» Short task
Copy out the items word for word, starting at the line that contains "The image size" and continuing through the last of the items.

══ Data records ══

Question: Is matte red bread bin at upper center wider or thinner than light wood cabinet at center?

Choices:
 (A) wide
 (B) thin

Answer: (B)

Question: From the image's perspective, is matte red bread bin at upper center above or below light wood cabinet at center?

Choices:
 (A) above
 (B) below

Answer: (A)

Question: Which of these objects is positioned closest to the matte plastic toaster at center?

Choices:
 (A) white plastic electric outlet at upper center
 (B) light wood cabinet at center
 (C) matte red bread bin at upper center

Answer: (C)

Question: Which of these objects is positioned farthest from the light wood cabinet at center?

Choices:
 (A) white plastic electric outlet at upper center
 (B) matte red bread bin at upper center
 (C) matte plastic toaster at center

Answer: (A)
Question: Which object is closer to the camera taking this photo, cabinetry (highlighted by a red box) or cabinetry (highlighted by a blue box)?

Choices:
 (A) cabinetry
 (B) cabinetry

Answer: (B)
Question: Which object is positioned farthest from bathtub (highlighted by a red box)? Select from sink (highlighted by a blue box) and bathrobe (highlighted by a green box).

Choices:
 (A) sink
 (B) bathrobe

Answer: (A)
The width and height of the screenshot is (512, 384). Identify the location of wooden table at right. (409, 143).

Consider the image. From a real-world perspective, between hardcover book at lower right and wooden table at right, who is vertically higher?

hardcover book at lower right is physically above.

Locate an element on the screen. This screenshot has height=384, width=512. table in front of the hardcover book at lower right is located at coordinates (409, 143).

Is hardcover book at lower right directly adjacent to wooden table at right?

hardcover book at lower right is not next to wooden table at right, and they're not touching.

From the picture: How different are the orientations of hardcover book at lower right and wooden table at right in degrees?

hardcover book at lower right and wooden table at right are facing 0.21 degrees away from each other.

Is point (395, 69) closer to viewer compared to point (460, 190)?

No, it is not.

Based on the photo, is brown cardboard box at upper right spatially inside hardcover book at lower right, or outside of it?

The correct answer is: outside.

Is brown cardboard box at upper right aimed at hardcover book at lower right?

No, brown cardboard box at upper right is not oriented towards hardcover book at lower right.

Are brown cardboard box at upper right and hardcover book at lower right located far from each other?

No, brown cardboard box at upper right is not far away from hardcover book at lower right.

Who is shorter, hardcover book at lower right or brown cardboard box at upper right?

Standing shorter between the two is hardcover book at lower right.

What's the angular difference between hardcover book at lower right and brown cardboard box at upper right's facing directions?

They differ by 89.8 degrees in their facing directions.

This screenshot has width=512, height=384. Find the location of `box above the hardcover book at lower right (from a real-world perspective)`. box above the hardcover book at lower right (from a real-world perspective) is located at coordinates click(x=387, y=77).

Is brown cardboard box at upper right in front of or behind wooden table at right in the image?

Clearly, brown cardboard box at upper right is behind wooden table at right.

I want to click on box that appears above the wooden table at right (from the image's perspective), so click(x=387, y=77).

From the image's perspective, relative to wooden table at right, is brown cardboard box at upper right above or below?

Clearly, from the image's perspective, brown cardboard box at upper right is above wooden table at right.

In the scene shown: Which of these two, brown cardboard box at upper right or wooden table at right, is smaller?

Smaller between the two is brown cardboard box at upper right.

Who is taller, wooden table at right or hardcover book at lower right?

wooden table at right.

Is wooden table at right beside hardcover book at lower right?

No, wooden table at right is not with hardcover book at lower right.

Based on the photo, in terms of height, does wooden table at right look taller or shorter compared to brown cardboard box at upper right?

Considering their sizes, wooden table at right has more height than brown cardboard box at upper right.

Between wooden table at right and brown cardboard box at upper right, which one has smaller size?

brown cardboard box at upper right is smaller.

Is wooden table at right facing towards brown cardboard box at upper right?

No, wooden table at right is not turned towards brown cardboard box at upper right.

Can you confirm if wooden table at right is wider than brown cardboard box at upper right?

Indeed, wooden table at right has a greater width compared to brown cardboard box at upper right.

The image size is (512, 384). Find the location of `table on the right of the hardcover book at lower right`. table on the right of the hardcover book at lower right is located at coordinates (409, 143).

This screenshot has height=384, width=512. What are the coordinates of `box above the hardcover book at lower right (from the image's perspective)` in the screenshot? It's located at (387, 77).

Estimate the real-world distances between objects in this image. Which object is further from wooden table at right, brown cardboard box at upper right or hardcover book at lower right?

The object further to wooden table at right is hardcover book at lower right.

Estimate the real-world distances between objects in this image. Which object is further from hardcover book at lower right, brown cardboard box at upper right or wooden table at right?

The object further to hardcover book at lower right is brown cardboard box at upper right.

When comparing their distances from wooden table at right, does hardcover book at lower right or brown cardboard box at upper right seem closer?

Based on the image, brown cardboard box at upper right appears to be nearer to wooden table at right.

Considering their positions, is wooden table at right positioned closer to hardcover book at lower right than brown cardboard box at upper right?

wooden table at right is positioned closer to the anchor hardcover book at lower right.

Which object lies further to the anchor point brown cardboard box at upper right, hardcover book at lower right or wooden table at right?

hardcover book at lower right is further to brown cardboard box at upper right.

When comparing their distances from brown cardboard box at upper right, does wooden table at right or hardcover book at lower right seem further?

═══

» Task answer
The image size is (512, 384). Find the location of `table on the right of the hardcover book at lower right`. table on the right of the hardcover book at lower right is located at coordinates (409, 143).

This screenshot has height=384, width=512. What are the coordinates of `box above the hardcover book at lower right (from the image's perspective)` in the screenshot? It's located at (387, 77).

Estimate the real-world distances between objects in this image. Which object is further from wooden table at right, brown cardboard box at upper right or hardcover book at lower right?

The object further to wooden table at right is hardcover book at lower right.

Estimate the real-world distances between objects in this image. Which object is further from hardcover book at lower right, brown cardboard box at upper right or wooden table at right?

The object further to hardcover book at lower right is brown cardboard box at upper right.

When comparing their distances from wooden table at right, does hardcover book at lower right or brown cardboard box at upper right seem closer?

Based on the image, brown cardboard box at upper right appears to be nearer to wooden table at right.

Considering their positions, is wooden table at right positioned closer to hardcover book at lower right than brown cardboard box at upper right?

wooden table at right is positioned closer to the anchor hardcover book at lower right.

Which object lies further to the anchor point brown cardboard box at upper right, hardcover book at lower right or wooden table at right?

hardcover book at lower right is further to brown cardboard box at upper right.

When comparing their distances from brown cardboard box at upper right, does wooden table at right or hardcover book at lower right seem further?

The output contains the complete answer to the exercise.